- WHAT THE TASK REQUIRES
The lines below from the one with "none -> black slope J2:L3 level 1 top 3" up to and including the one with "none -> black cone L10 level 2" are what you should set down, exactly and without pictures.

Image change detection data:
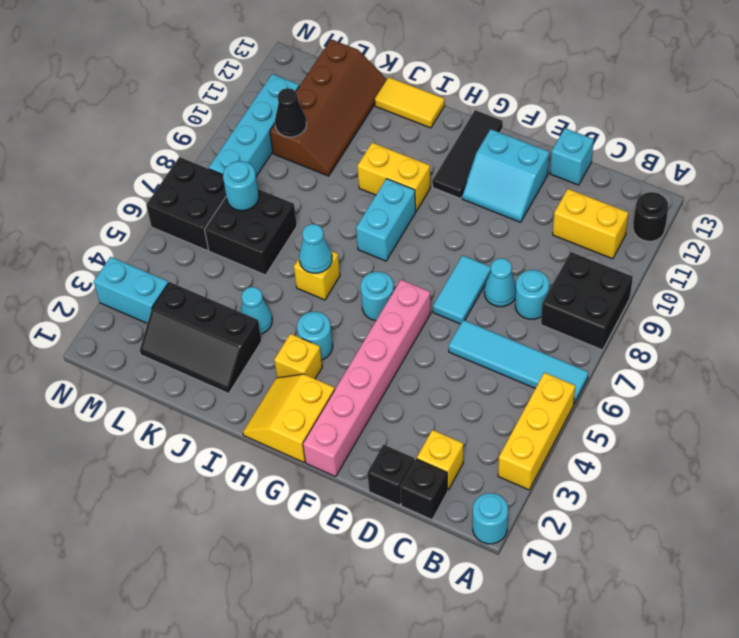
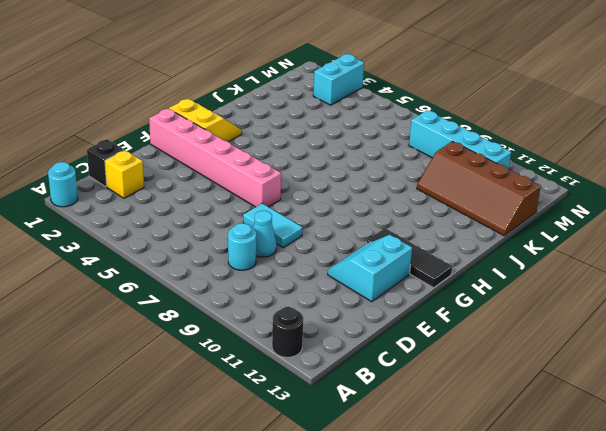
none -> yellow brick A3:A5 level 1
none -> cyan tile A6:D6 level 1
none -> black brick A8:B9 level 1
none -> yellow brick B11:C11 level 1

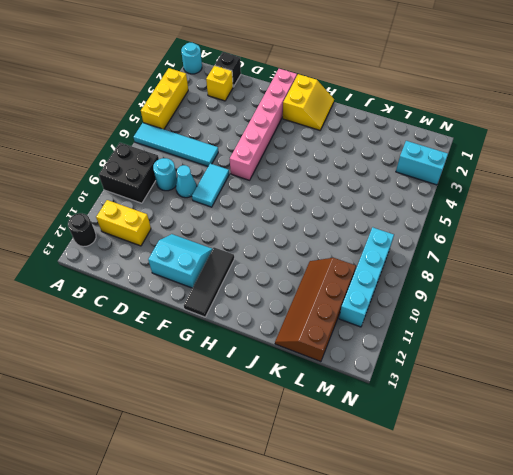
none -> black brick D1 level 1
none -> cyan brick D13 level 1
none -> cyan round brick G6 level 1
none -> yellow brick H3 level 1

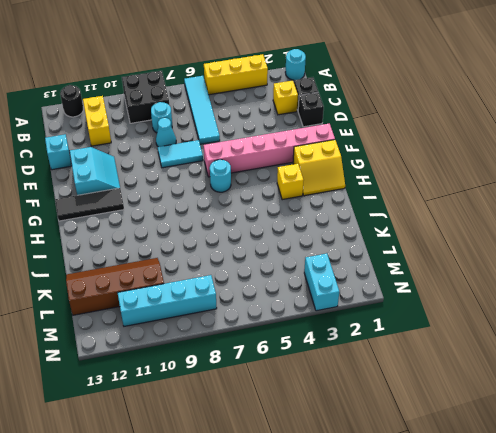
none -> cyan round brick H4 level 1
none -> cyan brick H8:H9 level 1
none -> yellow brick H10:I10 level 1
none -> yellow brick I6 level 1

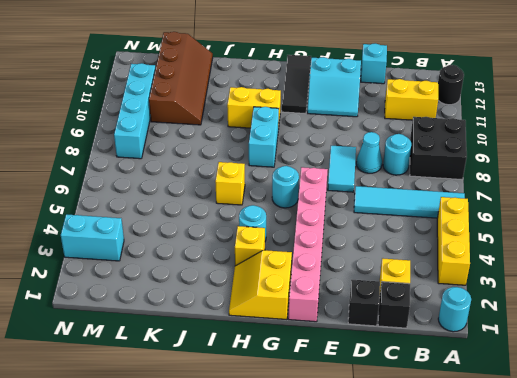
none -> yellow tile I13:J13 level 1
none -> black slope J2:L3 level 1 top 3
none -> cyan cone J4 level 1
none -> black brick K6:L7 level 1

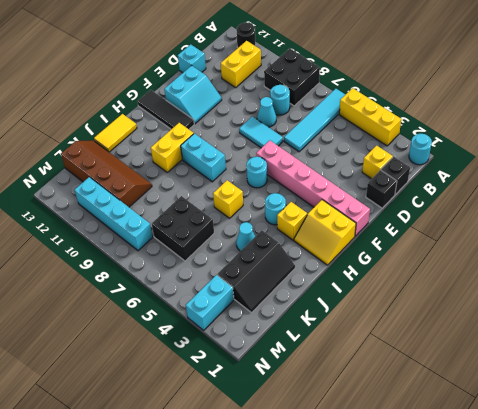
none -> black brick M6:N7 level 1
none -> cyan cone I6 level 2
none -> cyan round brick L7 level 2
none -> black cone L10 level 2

...

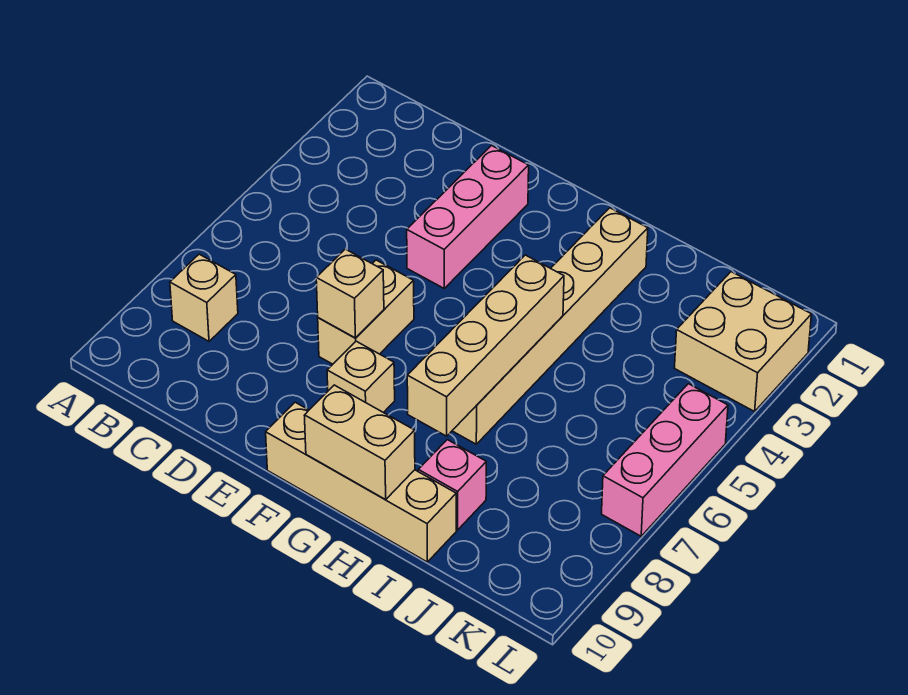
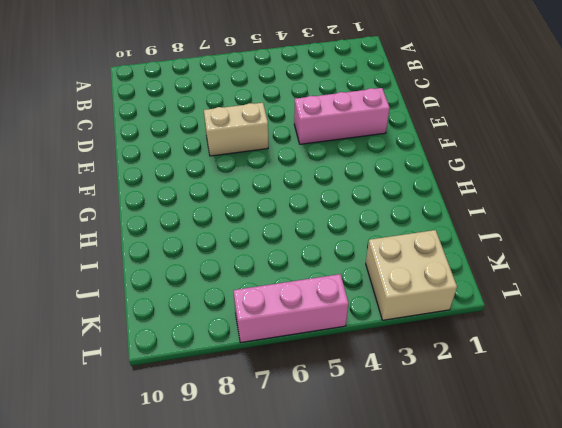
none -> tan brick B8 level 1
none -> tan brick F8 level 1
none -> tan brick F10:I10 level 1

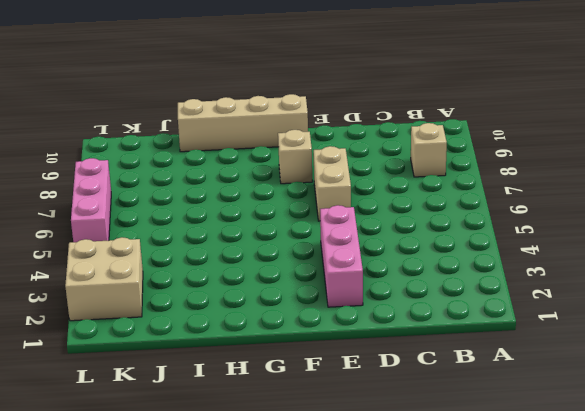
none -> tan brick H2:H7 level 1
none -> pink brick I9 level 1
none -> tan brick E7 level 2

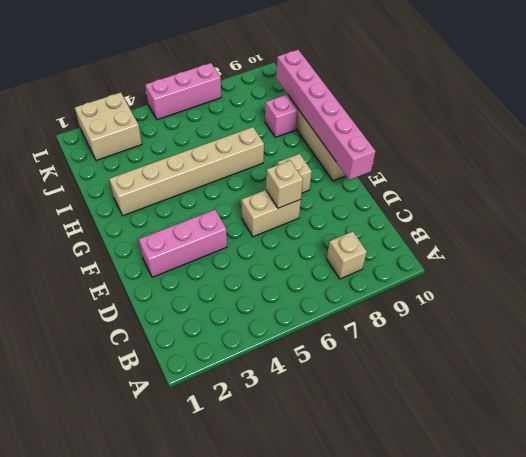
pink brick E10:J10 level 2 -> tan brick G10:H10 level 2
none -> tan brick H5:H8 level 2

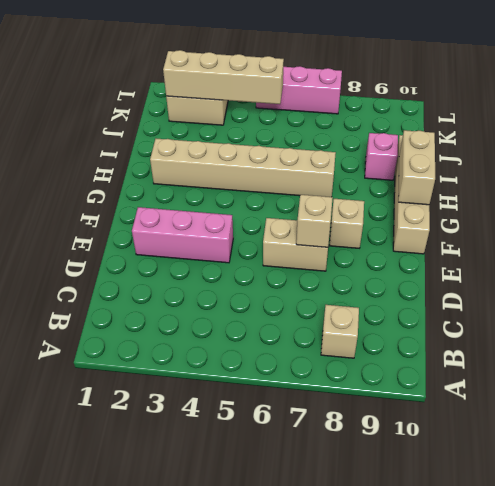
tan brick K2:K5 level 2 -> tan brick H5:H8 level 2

- ANSWER SECTION
none -> black slope J2:L3 level 1 top 3
none -> cyan cone J4 level 1
none -> black brick K6:L7 level 1

none -> black brick M6:N7 level 1
none -> cyan cone I6 level 2
none -> cyan round brick L7 level 2
none -> black cone L10 level 2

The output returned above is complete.